Stored data entries:

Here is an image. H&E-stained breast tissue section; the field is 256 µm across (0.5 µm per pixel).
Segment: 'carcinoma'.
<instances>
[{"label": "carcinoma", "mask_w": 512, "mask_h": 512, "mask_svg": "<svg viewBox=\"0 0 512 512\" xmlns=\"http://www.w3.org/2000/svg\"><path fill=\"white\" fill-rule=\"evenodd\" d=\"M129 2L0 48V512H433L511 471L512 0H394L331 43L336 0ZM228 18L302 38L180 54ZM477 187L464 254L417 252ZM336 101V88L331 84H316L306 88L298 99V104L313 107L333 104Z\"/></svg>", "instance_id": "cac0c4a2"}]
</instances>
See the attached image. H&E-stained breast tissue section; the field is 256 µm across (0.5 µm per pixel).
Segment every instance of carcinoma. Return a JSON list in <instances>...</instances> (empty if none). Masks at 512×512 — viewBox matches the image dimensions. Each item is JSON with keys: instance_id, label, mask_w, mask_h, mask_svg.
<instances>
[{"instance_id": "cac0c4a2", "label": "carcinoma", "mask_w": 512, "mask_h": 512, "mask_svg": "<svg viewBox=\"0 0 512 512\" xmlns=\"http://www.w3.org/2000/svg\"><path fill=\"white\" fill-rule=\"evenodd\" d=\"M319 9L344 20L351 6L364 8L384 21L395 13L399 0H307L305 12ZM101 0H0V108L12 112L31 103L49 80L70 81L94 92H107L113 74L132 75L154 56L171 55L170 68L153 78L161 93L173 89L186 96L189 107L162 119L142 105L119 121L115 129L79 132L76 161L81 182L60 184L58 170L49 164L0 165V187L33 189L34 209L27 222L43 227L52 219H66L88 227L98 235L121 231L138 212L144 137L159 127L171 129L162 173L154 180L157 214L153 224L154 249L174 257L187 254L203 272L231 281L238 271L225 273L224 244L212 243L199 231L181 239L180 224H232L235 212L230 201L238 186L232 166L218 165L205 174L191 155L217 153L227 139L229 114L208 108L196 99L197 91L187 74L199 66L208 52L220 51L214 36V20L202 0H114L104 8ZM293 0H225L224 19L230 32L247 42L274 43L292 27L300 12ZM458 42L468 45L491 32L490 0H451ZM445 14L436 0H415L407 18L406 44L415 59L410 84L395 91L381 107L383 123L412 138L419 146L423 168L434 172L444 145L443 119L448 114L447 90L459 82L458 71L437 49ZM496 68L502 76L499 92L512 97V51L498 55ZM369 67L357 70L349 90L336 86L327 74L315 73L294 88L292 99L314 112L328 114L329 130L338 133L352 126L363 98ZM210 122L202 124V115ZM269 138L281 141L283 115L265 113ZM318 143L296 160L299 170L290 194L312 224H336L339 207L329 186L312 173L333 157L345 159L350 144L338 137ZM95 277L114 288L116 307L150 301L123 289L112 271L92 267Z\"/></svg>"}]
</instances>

Set problem:
Your task is to print all of the records exactly.

Result of the task:
Here is an image. H&E-stained breast tissue section; the field is 256 µm across (0.5 µm per pixel).
Segment: 'carcinoma'.
<instances>
[{"label": "carcinoma", "mask_w": 512, "mask_h": 512, "mask_svg": "<svg viewBox=\"0 0 512 512\" xmlns=\"http://www.w3.org/2000/svg\"><path fill=\"white\" fill-rule=\"evenodd\" d=\"M129 2L0 48V512H433L511 471L512 0H394L331 43L336 0ZM228 18L302 38L180 54ZM477 187L464 254L417 252ZM336 101V88L331 84H316L306 88L298 99V104L313 107L333 104Z\"/></svg>", "instance_id": "cac0c4a2"}]
</instances>
See the attached image. H&E-stained breast tissue section; the field is 256 µm across (0.5 µm per pixel).
Segment every instance of carcinoma. Return a JSON list in <instances>...</instances> (empty if none). Masks at 512×512 — viewBox matches the image dimensions. Each item is JSON with keys: instance_id, label, mask_w, mask_h, mask_svg.
<instances>
[{"instance_id": "cac0c4a2", "label": "carcinoma", "mask_w": 512, "mask_h": 512, "mask_svg": "<svg viewBox=\"0 0 512 512\" xmlns=\"http://www.w3.org/2000/svg\"><path fill=\"white\" fill-rule=\"evenodd\" d=\"M319 9L344 20L351 6L364 8L384 21L395 13L399 0H307L305 12ZM101 0H0V108L12 112L31 103L49 80L70 81L94 92H107L113 74L132 75L154 56L171 55L170 68L153 78L161 93L173 89L186 96L189 107L162 119L142 105L119 121L115 129L79 132L76 161L81 182L60 184L58 170L49 164L0 165V187L33 189L34 209L27 222L43 227L52 219H66L88 227L98 235L121 231L138 212L144 137L159 127L171 129L162 173L154 180L157 214L153 224L154 249L174 257L187 254L203 272L231 281L238 271L225 273L224 244L212 243L199 231L181 239L180 224H232L235 212L230 201L238 186L232 166L218 165L205 174L191 155L217 153L227 139L229 114L208 108L196 99L197 91L187 74L199 66L208 52L220 51L214 36V20L202 0H114L104 8ZM293 0H225L224 19L230 32L247 42L274 43L292 27L300 12ZM458 42L468 45L491 32L490 0H451ZM445 14L436 0H415L407 18L406 44L415 59L410 84L395 91L381 107L383 123L412 138L419 146L423 168L434 172L444 145L443 119L448 114L447 90L459 82L458 71L437 49ZM496 68L502 76L499 92L512 97V51L498 55ZM369 67L357 70L349 90L336 86L327 74L315 73L294 88L292 99L314 112L328 114L329 130L338 133L352 126L363 98ZM210 122L202 124V115ZM269 138L281 141L283 115L265 113ZM318 143L296 160L299 170L290 194L312 224H336L339 207L329 186L312 173L333 157L345 159L350 144L338 137ZM95 277L114 288L116 307L150 301L123 289L112 271L92 267Z\"/></svg>"}]
</instances>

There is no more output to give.